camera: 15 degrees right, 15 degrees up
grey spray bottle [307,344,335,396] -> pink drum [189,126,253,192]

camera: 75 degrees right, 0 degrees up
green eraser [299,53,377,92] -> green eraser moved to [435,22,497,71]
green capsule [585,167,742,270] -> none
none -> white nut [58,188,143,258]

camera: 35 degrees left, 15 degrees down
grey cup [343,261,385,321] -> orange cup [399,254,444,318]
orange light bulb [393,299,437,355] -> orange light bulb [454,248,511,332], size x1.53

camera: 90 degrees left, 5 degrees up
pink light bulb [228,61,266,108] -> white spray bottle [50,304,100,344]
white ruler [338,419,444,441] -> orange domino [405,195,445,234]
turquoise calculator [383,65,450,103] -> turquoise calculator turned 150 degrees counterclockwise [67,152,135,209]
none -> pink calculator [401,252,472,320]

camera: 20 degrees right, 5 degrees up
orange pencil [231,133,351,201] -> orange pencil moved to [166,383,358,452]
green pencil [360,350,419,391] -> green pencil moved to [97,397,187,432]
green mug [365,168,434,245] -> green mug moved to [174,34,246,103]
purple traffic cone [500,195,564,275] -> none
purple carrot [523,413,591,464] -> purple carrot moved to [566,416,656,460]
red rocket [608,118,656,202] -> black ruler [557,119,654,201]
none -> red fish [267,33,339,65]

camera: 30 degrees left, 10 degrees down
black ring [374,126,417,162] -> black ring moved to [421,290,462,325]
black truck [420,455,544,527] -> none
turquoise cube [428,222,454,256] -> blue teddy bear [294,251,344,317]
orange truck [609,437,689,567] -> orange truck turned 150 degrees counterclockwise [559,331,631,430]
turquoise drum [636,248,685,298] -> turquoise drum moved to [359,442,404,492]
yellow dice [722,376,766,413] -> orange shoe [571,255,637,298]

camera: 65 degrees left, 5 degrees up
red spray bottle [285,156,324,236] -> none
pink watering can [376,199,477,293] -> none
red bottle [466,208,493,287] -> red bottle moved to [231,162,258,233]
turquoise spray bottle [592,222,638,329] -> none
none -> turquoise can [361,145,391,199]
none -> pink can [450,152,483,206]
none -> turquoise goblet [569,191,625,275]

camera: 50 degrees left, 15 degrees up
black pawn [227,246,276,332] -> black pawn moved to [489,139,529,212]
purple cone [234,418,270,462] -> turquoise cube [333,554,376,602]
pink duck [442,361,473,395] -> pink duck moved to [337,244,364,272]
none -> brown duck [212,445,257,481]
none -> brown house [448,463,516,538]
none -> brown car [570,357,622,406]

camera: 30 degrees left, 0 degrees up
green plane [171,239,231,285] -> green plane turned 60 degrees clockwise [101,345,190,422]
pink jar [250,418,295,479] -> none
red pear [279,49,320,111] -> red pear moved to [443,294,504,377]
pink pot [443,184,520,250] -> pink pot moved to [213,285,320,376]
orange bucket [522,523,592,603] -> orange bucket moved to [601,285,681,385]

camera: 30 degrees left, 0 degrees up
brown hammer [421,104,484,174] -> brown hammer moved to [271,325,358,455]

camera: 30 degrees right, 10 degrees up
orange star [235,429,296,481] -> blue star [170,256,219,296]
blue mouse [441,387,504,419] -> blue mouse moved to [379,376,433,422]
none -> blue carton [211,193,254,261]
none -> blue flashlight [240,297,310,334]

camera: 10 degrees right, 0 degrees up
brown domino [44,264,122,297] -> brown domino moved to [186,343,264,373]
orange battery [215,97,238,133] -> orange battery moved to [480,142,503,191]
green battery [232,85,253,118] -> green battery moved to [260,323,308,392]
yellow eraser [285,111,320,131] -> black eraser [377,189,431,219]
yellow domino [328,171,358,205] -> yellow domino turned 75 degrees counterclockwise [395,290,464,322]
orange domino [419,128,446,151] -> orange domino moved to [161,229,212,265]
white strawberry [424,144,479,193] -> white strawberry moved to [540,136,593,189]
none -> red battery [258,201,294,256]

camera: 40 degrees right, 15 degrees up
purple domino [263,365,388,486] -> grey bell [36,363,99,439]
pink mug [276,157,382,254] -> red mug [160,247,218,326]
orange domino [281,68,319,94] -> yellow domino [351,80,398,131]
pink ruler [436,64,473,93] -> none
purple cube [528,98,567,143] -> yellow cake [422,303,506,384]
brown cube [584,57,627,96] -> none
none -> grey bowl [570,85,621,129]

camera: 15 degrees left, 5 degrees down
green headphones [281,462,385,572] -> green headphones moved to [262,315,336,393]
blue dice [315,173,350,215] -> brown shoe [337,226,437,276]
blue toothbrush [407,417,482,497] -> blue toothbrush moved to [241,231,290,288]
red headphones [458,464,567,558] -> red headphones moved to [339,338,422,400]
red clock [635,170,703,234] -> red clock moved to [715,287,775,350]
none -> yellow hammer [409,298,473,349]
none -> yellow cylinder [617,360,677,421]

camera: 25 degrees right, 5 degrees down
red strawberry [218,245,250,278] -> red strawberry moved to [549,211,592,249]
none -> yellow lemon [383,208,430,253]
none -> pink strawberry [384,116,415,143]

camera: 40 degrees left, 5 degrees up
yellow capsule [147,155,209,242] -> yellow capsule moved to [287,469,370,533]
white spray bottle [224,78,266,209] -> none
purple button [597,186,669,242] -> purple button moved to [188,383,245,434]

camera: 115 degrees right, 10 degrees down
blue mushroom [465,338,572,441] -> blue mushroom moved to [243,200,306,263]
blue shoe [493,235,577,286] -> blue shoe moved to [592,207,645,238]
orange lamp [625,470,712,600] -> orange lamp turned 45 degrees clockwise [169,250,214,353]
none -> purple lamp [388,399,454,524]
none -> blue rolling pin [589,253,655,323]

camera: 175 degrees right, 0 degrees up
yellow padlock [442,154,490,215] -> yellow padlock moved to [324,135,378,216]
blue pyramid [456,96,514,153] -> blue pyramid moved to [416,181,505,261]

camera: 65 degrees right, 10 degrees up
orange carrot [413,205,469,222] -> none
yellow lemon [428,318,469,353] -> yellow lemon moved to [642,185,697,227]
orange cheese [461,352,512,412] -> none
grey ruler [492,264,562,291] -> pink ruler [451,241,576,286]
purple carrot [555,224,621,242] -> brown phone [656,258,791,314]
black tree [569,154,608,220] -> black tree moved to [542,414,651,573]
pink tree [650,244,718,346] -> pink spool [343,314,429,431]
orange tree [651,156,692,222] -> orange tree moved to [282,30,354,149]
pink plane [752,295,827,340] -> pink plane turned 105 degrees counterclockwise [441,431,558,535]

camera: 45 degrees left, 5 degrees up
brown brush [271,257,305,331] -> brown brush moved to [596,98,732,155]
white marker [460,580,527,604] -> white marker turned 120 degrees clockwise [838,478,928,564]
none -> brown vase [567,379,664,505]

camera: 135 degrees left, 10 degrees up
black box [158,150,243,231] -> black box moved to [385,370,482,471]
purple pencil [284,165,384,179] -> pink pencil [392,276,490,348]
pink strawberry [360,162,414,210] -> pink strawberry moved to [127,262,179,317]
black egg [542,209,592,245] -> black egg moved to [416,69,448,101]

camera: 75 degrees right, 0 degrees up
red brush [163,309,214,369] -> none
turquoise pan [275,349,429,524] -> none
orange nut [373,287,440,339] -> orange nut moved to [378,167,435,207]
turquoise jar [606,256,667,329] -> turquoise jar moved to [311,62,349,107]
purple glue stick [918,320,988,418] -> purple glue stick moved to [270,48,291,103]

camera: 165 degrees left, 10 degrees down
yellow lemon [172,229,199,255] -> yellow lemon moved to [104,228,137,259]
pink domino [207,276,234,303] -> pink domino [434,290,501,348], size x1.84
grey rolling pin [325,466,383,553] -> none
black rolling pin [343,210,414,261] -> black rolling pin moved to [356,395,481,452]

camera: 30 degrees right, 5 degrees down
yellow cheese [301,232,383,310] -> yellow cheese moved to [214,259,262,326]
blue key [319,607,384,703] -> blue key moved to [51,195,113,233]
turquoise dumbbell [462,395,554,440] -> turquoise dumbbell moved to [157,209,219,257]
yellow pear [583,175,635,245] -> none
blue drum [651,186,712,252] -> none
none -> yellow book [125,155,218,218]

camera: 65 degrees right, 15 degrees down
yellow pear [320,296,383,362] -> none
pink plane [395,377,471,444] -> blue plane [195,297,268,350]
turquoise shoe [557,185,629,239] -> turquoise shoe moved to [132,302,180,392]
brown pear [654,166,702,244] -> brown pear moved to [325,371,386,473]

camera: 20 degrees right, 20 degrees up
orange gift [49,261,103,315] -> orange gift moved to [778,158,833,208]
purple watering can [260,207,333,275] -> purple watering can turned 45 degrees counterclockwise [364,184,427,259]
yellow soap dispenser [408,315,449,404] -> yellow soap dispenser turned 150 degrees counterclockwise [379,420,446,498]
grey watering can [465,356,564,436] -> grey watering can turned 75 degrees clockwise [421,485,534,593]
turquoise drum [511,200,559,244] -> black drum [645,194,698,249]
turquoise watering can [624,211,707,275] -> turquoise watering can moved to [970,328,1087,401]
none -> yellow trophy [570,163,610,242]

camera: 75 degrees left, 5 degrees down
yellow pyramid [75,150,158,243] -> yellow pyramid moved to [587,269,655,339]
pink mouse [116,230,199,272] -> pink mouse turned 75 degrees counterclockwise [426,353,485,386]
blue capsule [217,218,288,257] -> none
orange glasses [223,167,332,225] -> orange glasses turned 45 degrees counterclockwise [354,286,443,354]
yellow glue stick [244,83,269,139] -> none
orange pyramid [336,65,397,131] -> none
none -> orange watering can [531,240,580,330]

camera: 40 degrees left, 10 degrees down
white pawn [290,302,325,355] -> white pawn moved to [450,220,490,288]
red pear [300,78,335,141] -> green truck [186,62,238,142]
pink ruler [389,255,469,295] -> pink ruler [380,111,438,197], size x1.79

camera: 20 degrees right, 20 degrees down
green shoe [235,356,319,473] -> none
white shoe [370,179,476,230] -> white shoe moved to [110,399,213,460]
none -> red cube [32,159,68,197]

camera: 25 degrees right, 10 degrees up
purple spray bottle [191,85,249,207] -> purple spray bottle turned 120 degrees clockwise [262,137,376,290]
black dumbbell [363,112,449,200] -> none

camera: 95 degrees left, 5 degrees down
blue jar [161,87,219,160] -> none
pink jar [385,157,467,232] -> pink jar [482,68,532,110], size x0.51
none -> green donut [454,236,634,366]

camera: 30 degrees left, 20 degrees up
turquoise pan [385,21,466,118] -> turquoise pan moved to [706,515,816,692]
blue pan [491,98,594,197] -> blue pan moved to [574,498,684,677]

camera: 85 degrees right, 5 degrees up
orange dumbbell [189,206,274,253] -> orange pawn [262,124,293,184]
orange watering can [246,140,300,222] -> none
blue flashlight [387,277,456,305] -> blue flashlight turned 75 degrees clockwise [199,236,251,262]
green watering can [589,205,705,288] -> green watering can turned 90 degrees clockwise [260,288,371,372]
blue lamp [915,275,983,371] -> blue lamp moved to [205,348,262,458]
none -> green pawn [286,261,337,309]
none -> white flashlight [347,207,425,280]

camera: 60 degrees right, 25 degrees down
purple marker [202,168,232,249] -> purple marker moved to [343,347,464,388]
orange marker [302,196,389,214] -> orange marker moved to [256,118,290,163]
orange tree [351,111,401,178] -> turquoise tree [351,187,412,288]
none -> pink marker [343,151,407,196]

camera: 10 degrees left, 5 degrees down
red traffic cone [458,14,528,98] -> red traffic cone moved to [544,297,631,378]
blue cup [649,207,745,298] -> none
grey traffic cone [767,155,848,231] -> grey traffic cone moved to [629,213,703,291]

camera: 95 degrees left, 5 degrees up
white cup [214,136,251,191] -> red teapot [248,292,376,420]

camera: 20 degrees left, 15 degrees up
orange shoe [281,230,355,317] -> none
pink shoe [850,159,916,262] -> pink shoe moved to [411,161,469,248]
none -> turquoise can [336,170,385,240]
************
The problem — How many of the lines above hold "plane"? Answer with only the number.

Exercise response — 3